Task prompt: Your answer is the lines below, exactly, from the one that contains "grey dumbbell: 15 -> 12" through the one that contains "white traffic cone: 2 -> 6", both included.

[Records from a collection]
....
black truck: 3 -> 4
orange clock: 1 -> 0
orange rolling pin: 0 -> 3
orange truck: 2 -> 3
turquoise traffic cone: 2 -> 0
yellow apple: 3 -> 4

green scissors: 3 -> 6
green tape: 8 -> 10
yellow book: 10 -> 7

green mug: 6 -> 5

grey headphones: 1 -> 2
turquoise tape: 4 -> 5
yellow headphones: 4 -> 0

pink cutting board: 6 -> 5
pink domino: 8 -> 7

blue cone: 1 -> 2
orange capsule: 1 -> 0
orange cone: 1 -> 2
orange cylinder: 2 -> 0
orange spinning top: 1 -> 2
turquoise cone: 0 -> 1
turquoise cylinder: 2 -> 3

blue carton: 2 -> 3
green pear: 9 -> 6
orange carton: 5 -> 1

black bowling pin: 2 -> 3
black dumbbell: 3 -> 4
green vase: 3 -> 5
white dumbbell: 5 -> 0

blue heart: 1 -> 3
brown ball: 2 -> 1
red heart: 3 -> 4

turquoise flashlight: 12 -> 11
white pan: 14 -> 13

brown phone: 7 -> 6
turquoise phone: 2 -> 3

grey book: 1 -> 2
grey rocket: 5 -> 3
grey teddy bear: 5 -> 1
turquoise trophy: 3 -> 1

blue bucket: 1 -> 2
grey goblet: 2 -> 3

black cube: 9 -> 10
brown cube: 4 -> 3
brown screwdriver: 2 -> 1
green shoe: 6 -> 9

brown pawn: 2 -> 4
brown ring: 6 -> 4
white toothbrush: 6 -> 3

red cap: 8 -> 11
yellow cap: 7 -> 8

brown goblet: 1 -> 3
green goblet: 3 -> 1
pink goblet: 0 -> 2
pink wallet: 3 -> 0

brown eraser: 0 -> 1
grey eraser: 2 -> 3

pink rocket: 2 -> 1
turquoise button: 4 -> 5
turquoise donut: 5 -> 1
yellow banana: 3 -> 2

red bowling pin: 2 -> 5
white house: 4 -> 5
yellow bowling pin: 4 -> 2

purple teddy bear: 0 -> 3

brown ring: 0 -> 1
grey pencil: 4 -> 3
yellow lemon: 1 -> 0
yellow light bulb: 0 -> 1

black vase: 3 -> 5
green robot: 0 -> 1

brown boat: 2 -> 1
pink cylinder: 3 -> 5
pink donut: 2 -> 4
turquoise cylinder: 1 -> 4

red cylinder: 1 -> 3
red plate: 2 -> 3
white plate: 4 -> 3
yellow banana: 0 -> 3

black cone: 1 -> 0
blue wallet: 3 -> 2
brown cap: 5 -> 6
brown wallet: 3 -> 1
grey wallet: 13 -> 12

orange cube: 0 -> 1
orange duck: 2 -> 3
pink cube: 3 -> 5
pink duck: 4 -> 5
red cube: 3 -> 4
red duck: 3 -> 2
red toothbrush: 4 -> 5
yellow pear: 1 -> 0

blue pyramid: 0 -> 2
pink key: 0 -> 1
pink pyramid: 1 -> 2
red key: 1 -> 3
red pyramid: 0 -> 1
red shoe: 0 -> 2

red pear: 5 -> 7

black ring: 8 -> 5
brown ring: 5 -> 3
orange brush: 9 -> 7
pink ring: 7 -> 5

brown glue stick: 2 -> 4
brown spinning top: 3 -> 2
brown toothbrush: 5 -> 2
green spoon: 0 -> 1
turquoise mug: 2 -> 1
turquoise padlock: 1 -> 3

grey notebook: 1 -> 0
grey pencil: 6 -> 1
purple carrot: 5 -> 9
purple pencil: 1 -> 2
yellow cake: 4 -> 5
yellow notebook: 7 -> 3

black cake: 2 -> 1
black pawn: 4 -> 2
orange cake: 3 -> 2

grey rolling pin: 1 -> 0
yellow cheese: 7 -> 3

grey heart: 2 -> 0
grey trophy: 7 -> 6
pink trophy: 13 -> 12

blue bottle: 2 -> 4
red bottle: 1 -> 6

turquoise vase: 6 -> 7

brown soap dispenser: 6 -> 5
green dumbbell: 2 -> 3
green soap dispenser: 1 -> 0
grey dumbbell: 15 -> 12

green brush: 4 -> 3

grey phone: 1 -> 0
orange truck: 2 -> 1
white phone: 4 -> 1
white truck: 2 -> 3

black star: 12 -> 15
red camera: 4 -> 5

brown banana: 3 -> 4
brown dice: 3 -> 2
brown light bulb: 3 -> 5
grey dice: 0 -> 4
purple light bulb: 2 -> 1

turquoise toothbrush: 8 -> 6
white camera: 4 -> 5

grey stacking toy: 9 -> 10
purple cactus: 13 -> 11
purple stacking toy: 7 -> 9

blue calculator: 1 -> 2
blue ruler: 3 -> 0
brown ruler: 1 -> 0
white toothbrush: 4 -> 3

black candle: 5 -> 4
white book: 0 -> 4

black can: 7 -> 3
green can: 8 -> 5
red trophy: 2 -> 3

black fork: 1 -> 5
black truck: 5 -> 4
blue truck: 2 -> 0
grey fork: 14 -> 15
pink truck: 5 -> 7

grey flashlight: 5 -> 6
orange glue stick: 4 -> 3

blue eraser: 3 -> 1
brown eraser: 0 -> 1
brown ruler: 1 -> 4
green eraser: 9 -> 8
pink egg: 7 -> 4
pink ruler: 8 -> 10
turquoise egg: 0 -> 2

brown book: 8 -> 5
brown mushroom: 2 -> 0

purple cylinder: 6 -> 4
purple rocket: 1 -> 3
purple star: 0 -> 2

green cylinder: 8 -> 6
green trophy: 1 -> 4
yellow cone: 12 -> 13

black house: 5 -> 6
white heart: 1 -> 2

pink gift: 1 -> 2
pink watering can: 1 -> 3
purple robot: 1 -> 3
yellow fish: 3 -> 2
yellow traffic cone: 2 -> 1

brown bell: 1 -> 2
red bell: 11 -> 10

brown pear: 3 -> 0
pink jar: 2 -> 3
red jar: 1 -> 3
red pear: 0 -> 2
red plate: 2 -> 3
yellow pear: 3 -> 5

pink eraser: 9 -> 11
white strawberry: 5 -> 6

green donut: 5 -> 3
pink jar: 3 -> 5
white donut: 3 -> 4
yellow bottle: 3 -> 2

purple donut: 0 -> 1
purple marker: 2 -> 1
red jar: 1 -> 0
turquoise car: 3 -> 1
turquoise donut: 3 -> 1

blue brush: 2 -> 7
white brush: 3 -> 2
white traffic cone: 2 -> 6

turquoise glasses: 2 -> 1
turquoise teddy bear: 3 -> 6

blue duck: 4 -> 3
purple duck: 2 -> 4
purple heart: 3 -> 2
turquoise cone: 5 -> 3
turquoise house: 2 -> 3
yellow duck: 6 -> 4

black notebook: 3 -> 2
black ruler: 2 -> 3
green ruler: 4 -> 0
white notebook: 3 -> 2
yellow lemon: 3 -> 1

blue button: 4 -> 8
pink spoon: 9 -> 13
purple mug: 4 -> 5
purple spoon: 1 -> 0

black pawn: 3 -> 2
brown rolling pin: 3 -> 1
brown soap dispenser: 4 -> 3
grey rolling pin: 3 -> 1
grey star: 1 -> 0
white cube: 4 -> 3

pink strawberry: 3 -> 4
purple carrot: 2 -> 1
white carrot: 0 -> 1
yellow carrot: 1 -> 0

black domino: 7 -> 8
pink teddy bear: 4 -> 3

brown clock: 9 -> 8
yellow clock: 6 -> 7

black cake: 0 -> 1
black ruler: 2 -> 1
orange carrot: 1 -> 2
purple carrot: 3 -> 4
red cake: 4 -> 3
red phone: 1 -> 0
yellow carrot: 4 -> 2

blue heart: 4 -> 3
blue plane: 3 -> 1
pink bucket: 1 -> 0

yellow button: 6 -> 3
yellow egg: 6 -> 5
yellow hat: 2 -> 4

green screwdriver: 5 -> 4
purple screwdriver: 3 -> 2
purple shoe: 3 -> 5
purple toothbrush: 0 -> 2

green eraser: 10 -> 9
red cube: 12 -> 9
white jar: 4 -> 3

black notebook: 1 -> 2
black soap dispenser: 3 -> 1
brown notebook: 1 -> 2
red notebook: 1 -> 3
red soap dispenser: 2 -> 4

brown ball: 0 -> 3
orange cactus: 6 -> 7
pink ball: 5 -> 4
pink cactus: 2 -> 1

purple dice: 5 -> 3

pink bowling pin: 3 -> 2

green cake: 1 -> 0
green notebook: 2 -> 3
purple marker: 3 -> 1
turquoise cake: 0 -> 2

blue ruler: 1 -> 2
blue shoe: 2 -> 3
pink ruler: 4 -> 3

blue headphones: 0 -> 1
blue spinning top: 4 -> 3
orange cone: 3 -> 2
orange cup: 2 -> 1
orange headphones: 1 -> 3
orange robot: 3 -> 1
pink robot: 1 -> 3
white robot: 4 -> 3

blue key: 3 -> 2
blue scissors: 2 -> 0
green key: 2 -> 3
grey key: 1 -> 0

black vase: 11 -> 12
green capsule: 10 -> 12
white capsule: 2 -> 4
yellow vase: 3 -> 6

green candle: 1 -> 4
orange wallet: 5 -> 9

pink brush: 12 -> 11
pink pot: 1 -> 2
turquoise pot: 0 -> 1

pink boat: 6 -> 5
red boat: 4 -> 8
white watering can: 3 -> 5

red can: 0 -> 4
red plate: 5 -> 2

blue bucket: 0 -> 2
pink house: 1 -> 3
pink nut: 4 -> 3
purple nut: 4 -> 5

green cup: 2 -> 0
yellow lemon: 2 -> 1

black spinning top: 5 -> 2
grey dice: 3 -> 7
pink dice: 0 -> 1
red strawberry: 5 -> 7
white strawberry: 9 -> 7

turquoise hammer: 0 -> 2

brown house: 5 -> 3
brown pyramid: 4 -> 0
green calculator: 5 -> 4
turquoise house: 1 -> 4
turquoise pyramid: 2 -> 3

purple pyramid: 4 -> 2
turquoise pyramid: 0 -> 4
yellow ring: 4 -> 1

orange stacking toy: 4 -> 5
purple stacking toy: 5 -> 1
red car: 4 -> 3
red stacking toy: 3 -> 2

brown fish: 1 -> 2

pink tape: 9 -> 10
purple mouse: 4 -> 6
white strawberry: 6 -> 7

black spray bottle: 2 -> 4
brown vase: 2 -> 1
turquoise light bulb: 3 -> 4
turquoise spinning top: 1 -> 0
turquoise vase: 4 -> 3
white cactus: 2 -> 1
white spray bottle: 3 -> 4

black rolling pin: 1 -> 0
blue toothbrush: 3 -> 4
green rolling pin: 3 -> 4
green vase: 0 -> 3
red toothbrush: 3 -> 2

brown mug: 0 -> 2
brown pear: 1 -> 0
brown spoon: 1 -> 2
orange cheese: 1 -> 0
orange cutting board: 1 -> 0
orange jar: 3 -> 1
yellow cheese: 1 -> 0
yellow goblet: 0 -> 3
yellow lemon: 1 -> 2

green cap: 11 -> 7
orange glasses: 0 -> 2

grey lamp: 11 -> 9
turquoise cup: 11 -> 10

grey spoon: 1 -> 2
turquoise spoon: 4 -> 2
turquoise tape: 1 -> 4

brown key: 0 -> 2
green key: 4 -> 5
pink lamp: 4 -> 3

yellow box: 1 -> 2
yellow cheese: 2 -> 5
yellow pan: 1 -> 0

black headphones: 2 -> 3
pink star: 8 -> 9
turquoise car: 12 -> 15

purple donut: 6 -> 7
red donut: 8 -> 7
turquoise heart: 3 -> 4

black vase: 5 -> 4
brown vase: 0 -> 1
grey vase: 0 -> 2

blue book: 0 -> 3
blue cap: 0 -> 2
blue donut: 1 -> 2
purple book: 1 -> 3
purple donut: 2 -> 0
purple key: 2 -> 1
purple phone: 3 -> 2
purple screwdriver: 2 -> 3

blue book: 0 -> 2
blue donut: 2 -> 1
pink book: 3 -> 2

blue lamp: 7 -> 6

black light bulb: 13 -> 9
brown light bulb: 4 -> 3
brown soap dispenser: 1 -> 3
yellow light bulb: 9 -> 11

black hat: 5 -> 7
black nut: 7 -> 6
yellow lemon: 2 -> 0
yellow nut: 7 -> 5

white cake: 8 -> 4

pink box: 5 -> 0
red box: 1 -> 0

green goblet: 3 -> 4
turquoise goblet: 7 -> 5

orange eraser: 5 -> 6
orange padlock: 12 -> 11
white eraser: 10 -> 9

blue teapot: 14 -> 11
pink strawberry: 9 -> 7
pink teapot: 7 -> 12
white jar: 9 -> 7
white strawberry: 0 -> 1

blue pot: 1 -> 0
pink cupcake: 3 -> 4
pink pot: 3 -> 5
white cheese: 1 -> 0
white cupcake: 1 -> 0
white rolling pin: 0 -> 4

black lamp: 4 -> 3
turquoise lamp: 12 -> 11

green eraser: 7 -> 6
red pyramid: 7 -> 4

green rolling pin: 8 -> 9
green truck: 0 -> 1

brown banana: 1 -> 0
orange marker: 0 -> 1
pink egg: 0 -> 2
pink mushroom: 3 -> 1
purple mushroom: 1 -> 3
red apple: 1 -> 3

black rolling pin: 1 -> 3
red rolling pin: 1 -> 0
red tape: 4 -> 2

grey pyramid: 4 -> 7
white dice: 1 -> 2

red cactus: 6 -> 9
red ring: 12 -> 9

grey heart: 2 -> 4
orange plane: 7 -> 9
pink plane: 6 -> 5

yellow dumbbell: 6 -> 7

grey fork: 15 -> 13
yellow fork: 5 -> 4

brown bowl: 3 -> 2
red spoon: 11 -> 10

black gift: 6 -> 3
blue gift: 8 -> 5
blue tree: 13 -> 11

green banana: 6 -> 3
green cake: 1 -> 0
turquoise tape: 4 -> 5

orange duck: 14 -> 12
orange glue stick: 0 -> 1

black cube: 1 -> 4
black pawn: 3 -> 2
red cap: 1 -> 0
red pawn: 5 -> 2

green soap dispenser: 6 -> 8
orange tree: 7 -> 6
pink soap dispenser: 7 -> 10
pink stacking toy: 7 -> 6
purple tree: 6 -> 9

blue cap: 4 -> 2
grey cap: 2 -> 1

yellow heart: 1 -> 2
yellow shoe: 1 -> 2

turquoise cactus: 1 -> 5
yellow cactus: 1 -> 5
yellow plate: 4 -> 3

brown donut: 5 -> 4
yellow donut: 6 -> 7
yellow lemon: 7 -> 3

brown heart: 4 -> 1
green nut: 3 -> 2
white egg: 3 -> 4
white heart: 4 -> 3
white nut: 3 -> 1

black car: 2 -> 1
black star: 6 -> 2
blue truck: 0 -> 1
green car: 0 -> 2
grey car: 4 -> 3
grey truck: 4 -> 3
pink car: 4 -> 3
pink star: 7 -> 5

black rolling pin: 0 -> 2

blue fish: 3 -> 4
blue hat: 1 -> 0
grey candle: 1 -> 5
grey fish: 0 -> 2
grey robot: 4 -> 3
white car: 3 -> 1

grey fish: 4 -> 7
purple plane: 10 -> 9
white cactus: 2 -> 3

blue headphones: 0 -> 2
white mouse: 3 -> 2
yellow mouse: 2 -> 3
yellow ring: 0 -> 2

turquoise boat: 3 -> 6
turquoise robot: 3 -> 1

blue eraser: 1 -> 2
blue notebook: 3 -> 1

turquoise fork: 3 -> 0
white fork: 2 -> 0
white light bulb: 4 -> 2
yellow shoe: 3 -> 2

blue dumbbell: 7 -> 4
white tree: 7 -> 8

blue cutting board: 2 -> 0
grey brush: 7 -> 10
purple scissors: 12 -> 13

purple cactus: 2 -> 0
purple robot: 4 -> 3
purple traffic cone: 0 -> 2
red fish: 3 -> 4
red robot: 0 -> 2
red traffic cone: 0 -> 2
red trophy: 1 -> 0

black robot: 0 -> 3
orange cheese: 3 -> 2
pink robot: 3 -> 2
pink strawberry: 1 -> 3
....
Expected answer:
grey dumbbell: 15 -> 12

green brush: 4 -> 3

grey phone: 1 -> 0
orange truck: 2 -> 1
white phone: 4 -> 1
white truck: 2 -> 3

black star: 12 -> 15
red camera: 4 -> 5

brown banana: 3 -> 4
brown dice: 3 -> 2
brown light bulb: 3 -> 5
grey dice: 0 -> 4
purple light bulb: 2 -> 1

turquoise toothbrush: 8 -> 6
white camera: 4 -> 5

grey stacking toy: 9 -> 10
purple cactus: 13 -> 11
purple stacking toy: 7 -> 9

blue calculator: 1 -> 2
blue ruler: 3 -> 0
brown ruler: 1 -> 0
white toothbrush: 4 -> 3

black candle: 5 -> 4
white book: 0 -> 4

black can: 7 -> 3
green can: 8 -> 5
red trophy: 2 -> 3

black fork: 1 -> 5
black truck: 5 -> 4
blue truck: 2 -> 0
grey fork: 14 -> 15
pink truck: 5 -> 7

grey flashlight: 5 -> 6
orange glue stick: 4 -> 3

blue eraser: 3 -> 1
brown eraser: 0 -> 1
brown ruler: 1 -> 4
green eraser: 9 -> 8
pink egg: 7 -> 4
pink ruler: 8 -> 10
turquoise egg: 0 -> 2

brown book: 8 -> 5
brown mushroom: 2 -> 0

purple cylinder: 6 -> 4
purple rocket: 1 -> 3
purple star: 0 -> 2

green cylinder: 8 -> 6
green trophy: 1 -> 4
yellow cone: 12 -> 13

black house: 5 -> 6
white heart: 1 -> 2

pink gift: 1 -> 2
pink watering can: 1 -> 3
purple robot: 1 -> 3
yellow fish: 3 -> 2
yellow traffic cone: 2 -> 1

brown bell: 1 -> 2
red bell: 11 -> 10

brown pear: 3 -> 0
pink jar: 2 -> 3
red jar: 1 -> 3
red pear: 0 -> 2
red plate: 2 -> 3
yellow pear: 3 -> 5

pink eraser: 9 -> 11
white strawberry: 5 -> 6

green donut: 5 -> 3
pink jar: 3 -> 5
white donut: 3 -> 4
yellow bottle: 3 -> 2

purple donut: 0 -> 1
purple marker: 2 -> 1
red jar: 1 -> 0
turquoise car: 3 -> 1
turquoise donut: 3 -> 1

blue brush: 2 -> 7
white brush: 3 -> 2
white traffic cone: 2 -> 6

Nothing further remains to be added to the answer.